[Task brief]
An exact transcription of the entries is required, with no images included.
+ + + + +
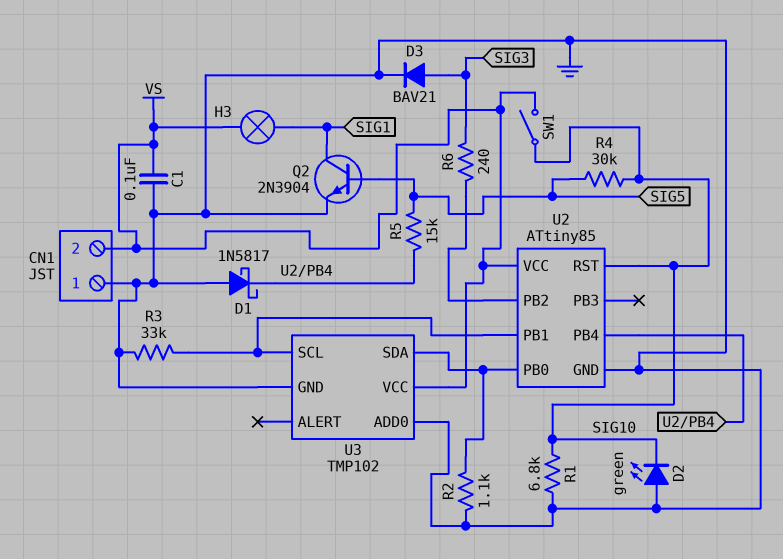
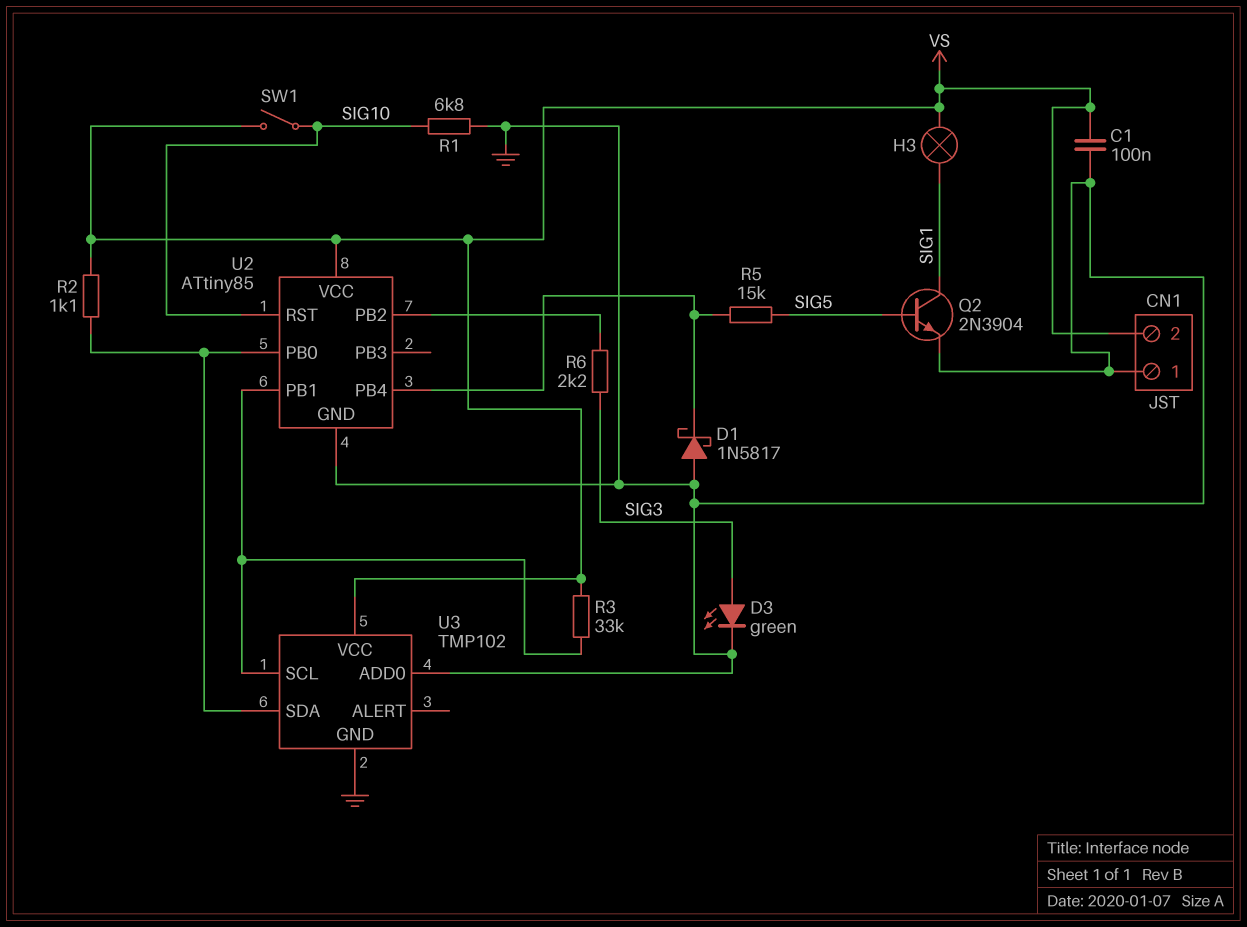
D2: LED green (A GND, K SIG10) -> none
D3: diode BAV21 (A SIG3, K GND) -> LED green (A SIG3, K GND)
R2: 1.1k (GND, U2/PB0) -> 1.1k (U2/PB0, VS)
R3: 33k (GND, U2/PB1) -> 33k (U2/PB1, VS)
R4: 30k (SIG5, SIG10) -> none
R6: 240 (SIG3, U2/PB2) -> 2.2k (SIG3, U2/PB2)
+ + + + +
[Result for this task]
D2: LED green (A GND, K SIG10) -> none
D3: diode BAV21 (A SIG3, K GND) -> LED green (A SIG3, K GND)
R2: 1.1k (GND, U2/PB0) -> 1.1k (U2/PB0, VS)
R3: 33k (GND, U2/PB1) -> 33k (U2/PB1, VS)
R4: 30k (SIG5, SIG10) -> none
R6: 240 (SIG3, U2/PB2) -> 2.2k (SIG3, U2/PB2)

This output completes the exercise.